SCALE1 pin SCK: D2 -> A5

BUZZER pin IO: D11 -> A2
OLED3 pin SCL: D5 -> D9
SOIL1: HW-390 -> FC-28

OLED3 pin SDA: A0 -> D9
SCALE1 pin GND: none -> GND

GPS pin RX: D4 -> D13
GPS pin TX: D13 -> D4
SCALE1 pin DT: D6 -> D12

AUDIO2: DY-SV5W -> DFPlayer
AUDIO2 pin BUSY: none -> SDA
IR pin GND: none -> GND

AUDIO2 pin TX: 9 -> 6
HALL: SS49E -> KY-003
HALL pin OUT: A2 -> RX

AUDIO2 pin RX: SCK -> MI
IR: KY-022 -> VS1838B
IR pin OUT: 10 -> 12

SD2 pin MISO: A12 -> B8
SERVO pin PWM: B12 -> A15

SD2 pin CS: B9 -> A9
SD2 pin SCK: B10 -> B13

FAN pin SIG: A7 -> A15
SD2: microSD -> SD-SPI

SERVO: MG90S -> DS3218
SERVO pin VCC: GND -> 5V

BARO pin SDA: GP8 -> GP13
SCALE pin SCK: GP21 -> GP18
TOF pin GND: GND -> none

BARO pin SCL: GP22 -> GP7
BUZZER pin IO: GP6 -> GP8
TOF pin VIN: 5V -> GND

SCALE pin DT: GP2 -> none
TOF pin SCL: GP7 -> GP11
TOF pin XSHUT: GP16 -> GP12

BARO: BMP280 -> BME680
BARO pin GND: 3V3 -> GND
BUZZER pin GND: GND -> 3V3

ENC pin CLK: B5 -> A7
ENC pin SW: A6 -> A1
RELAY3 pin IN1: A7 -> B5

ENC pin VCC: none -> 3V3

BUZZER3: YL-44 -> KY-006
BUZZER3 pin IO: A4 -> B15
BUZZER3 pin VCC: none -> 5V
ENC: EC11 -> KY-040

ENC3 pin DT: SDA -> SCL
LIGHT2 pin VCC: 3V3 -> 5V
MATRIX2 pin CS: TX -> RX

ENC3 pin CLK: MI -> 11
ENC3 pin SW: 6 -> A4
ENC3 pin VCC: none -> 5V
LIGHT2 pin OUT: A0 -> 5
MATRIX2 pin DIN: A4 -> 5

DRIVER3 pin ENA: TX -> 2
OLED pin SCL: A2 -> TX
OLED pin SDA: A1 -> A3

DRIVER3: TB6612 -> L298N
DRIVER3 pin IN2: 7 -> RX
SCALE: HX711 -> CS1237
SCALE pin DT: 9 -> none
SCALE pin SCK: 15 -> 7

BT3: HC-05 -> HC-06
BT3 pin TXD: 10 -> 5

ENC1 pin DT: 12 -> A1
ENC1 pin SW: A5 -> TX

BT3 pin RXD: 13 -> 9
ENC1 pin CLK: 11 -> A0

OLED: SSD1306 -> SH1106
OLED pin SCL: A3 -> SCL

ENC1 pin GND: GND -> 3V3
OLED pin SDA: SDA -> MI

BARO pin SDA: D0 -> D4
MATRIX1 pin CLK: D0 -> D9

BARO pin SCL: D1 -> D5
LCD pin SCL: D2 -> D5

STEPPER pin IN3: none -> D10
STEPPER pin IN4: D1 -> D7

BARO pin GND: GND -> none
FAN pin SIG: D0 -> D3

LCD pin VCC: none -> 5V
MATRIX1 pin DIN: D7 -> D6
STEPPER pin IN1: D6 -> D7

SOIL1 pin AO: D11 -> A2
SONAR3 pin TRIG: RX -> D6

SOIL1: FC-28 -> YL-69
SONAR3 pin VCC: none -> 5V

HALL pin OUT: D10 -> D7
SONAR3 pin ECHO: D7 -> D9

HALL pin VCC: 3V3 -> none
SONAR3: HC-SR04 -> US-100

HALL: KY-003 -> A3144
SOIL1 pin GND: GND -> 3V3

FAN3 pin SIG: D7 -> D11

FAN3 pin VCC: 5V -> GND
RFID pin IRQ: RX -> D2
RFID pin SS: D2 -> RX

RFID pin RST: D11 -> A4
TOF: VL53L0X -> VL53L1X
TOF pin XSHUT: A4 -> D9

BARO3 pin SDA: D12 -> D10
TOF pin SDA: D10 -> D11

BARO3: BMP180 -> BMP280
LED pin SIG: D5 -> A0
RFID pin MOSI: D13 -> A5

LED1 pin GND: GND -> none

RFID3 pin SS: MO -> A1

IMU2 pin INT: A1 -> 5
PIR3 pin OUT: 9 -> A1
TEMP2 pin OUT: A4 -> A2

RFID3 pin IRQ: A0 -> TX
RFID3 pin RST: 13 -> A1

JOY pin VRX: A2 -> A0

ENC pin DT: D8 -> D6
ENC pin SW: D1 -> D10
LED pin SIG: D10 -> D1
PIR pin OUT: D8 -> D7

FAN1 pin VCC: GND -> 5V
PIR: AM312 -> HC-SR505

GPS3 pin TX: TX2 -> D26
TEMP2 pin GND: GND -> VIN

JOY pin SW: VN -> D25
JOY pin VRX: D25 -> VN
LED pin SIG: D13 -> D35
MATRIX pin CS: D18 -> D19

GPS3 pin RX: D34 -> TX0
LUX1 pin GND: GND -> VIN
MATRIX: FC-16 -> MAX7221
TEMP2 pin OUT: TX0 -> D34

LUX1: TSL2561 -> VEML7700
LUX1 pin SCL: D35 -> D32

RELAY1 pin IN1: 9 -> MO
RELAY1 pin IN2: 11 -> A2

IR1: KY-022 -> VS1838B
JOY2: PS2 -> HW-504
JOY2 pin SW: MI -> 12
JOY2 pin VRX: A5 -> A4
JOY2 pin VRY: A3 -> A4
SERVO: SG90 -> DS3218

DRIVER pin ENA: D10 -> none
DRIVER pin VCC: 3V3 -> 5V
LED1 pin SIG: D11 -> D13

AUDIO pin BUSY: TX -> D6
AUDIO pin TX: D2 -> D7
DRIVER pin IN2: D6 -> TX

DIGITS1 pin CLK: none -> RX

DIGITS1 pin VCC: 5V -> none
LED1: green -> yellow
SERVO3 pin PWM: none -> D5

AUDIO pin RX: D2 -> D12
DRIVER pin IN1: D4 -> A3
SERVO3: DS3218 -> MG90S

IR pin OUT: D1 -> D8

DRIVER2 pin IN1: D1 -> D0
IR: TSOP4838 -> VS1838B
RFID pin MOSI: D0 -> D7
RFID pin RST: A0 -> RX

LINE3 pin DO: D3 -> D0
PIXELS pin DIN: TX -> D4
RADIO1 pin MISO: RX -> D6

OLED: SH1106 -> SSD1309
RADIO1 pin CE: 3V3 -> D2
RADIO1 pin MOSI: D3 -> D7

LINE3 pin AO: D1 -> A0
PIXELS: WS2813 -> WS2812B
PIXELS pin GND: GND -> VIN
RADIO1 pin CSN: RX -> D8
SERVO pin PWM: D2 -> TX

☆ ☆ ☆ ☆

Exercise goal -
Exactly as it stands, output the whole listing.

The completed task -
SCALE1 pin SCK: D2 -> A5

BUZZER pin IO: D11 -> A2
OLED3 pin SCL: D5 -> D9
SOIL1: HW-390 -> FC-28

OLED3 pin SDA: A0 -> D9
SCALE1 pin GND: none -> GND

GPS pin RX: D4 -> D13
GPS pin TX: D13 -> D4
SCALE1 pin DT: D6 -> D12

AUDIO2: DY-SV5W -> DFPlayer
AUDIO2 pin BUSY: none -> SDA
IR pin GND: none -> GND

AUDIO2 pin TX: 9 -> 6
HALL: SS49E -> KY-003
HALL pin OUT: A2 -> RX

AUDIO2 pin RX: SCK -> MI
IR: KY-022 -> VS1838B
IR pin OUT: 10 -> 12

SD2 pin MISO: A12 -> B8
SERVO pin PWM: B12 -> A15

SD2 pin CS: B9 -> A9
SD2 pin SCK: B10 -> B13

FAN pin SIG: A7 -> A15
SD2: microSD -> SD-SPI

SERVO: MG90S -> DS3218
SERVO pin VCC: GND -> 5V

BARO pin SDA: GP8 -> GP13
SCALE pin SCK: GP21 -> GP18
TOF pin GND: GND -> none

BARO pin SCL: GP22 -> GP7
BUZZER pin IO: GP6 -> GP8
TOF pin VIN: 5V -> GND

SCALE pin DT: GP2 -> none
TOF pin SCL: GP7 -> GP11
TOF pin XSHUT: GP16 -> GP12

BARO: BMP280 -> BME680
BARO pin GND: 3V3 -> GND
BUZZER pin GND: GND -> 3V3

ENC pin CLK: B5 -> A7
ENC pin SW: A6 -> A1
RELAY3 pin IN1: A7 -> B5

ENC pin VCC: none -> 3V3

BUZZER3: YL-44 -> KY-006
BUZZER3 pin IO: A4 -> B15
BUZZER3 pin VCC: none -> 5V
ENC: EC11 -> KY-040

ENC3 pin DT: SDA -> SCL
LIGHT2 pin VCC: 3V3 -> 5V
MATRIX2 pin CS: TX -> RX

ENC3 pin CLK: MI -> 11
ENC3 pin SW: 6 -> A4
ENC3 pin VCC: none -> 5V
LIGHT2 pin OUT: A0 -> 5
MATRIX2 pin DIN: A4 -> 5

DRIVER3 pin ENA: TX -> 2
OLED pin SCL: A2 -> TX
OLED pin SDA: A1 -> A3

DRIVER3: TB6612 -> L298N
DRIVER3 pin IN2: 7 -> RX
SCALE: HX711 -> CS1237
SCALE pin DT: 9 -> none
SCALE pin SCK: 15 -> 7

BT3: HC-05 -> HC-06
BT3 pin TXD: 10 -> 5

ENC1 pin DT: 12 -> A1
ENC1 pin SW: A5 -> TX

BT3 pin RXD: 13 -> 9
ENC1 pin CLK: 11 -> A0

OLED: SSD1306 -> SH1106
OLED pin SCL: A3 -> SCL

ENC1 pin GND: GND -> 3V3
OLED pin SDA: SDA -> MI

BARO pin SDA: D0 -> D4
MATRIX1 pin CLK: D0 -> D9

BARO pin SCL: D1 -> D5
LCD pin SCL: D2 -> D5

STEPPER pin IN3: none -> D10
STEPPER pin IN4: D1 -> D7

BARO pin GND: GND -> none
FAN pin SIG: D0 -> D3

LCD pin VCC: none -> 5V
MATRIX1 pin DIN: D7 -> D6
STEPPER pin IN1: D6 -> D7

SOIL1 pin AO: D11 -> A2
SONAR3 pin TRIG: RX -> D6

SOIL1: FC-28 -> YL-69
SONAR3 pin VCC: none -> 5V

HALL pin OUT: D10 -> D7
SONAR3 pin ECHO: D7 -> D9

HALL pin VCC: 3V3 -> none
SONAR3: HC-SR04 -> US-100

HALL: KY-003 -> A3144
SOIL1 pin GND: GND -> 3V3

FAN3 pin SIG: D7 -> D11

FAN3 pin VCC: 5V -> GND
RFID pin IRQ: RX -> D2
RFID pin SS: D2 -> RX

RFID pin RST: D11 -> A4
TOF: VL53L0X -> VL53L1X
TOF pin XSHUT: A4 -> D9

BARO3 pin SDA: D12 -> D10
TOF pin SDA: D10 -> D11

BARO3: BMP180 -> BMP280
LED pin SIG: D5 -> A0
RFID pin MOSI: D13 -> A5

LED1 pin GND: GND -> none

RFID3 pin SS: MO -> A1

IMU2 pin INT: A1 -> 5
PIR3 pin OUT: 9 -> A1
TEMP2 pin OUT: A4 -> A2

RFID3 pin IRQ: A0 -> TX
RFID3 pin RST: 13 -> A1

JOY pin VRX: A2 -> A0

ENC pin DT: D8 -> D6
ENC pin SW: D1 -> D10
LED pin SIG: D10 -> D1
PIR pin OUT: D8 -> D7

FAN1 pin VCC: GND -> 5V
PIR: AM312 -> HC-SR505

GPS3 pin TX: TX2 -> D26
TEMP2 pin GND: GND -> VIN

JOY pin SW: VN -> D25
JOY pin VRX: D25 -> VN
LED pin SIG: D13 -> D35
MATRIX pin CS: D18 -> D19

GPS3 pin RX: D34 -> TX0
LUX1 pin GND: GND -> VIN
MATRIX: FC-16 -> MAX7221
TEMP2 pin OUT: TX0 -> D34

LUX1: TSL2561 -> VEML7700
LUX1 pin SCL: D35 -> D32

RELAY1 pin IN1: 9 -> MO
RELAY1 pin IN2: 11 -> A2

IR1: KY-022 -> VS1838B
JOY2: PS2 -> HW-504
JOY2 pin SW: MI -> 12
JOY2 pin VRX: A5 -> A4
JOY2 pin VRY: A3 -> A4
SERVO: SG90 -> DS3218

DRIVER pin ENA: D10 -> none
DRIVER pin VCC: 3V3 -> 5V
LED1 pin SIG: D11 -> D13

AUDIO pin BUSY: TX -> D6
AUDIO pin TX: D2 -> D7
DRIVER pin IN2: D6 -> TX

DIGITS1 pin CLK: none -> RX

DIGITS1 pin VCC: 5V -> none
LED1: green -> yellow
SERVO3 pin PWM: none -> D5

AUDIO pin RX: D2 -> D12
DRIVER pin IN1: D4 -> A3
SERVO3: DS3218 -> MG90S

IR pin OUT: D1 -> D8

DRIVER2 pin IN1: D1 -> D0
IR: TSOP4838 -> VS1838B
RFID pin MOSI: D0 -> D7
RFID pin RST: A0 -> RX

LINE3 pin DO: D3 -> D0
PIXELS pin DIN: TX -> D4
RADIO1 pin MISO: RX -> D6

OLED: SH1106 -> SSD1309
RADIO1 pin CE: 3V3 -> D2
RADIO1 pin MOSI: D3 -> D7

LINE3 pin AO: D1 -> A0
PIXELS: WS2813 -> WS2812B
PIXELS pin GND: GND -> VIN
RADIO1 pin CSN: RX -> D8
SERVO pin PWM: D2 -> TX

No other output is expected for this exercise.